[Exercise aim]:
Write the line that contains "(350, 324) = (169, 273): white" and each one after it, word for word, ending with the final line of the data.

[Data section]:
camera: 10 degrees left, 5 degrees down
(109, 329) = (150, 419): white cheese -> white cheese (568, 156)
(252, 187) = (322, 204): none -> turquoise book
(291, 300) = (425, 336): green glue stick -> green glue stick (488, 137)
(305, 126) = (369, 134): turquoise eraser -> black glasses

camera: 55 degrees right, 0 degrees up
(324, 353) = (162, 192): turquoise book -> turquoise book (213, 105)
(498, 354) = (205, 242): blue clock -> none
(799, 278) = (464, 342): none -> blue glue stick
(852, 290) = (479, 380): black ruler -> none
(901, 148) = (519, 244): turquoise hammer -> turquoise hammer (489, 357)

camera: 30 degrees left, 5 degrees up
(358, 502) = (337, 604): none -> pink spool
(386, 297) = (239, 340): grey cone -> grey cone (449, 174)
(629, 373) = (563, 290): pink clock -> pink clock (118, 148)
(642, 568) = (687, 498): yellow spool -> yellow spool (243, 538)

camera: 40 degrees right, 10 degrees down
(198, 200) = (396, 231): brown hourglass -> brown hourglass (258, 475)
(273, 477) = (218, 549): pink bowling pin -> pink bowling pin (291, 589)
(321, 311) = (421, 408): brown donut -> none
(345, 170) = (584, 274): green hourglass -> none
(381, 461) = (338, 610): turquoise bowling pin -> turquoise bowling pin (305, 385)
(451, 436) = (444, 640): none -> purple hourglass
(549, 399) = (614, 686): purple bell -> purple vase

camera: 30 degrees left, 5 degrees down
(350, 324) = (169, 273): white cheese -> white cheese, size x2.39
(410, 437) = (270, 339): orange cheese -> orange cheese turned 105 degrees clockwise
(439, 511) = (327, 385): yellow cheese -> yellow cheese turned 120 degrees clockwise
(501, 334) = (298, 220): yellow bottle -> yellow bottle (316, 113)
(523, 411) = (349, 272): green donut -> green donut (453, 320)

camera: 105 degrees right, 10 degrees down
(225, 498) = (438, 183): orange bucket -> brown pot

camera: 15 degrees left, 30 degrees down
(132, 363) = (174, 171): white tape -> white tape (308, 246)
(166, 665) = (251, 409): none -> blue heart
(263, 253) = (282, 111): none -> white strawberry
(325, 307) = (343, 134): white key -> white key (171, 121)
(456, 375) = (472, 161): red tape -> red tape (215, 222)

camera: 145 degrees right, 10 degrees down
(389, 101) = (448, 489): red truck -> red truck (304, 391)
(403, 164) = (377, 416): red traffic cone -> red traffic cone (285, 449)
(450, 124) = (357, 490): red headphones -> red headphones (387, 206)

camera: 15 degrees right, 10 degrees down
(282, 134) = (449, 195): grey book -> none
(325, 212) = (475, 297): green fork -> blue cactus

[Solution]:
(350, 324) = (169, 273): white cheese -> white cheese, size x2.39
(410, 437) = (270, 339): orange cheese -> orange cheese turned 105 degrees clockwise
(439, 511) = (327, 385): yellow cheese -> yellow cheese turned 120 degrees clockwise
(501, 334) = (298, 220): yellow bottle -> yellow bottle (316, 113)
(523, 411) = (349, 272): green donut -> green donut (453, 320)

camera: 105 degrees right, 10 degrees down
(225, 498) = (438, 183): orange bucket -> brown pot

camera: 15 degrees left, 30 degrees down
(132, 363) = (174, 171): white tape -> white tape (308, 246)
(166, 665) = (251, 409): none -> blue heart
(263, 253) = (282, 111): none -> white strawberry
(325, 307) = (343, 134): white key -> white key (171, 121)
(456, 375) = (472, 161): red tape -> red tape (215, 222)

camera: 145 degrees right, 10 degrees down
(389, 101) = (448, 489): red truck -> red truck (304, 391)
(403, 164) = (377, 416): red traffic cone -> red traffic cone (285, 449)
(450, 124) = (357, 490): red headphones -> red headphones (387, 206)

camera: 15 degrees right, 10 degrees down
(282, 134) = (449, 195): grey book -> none
(325, 212) = (475, 297): green fork -> blue cactus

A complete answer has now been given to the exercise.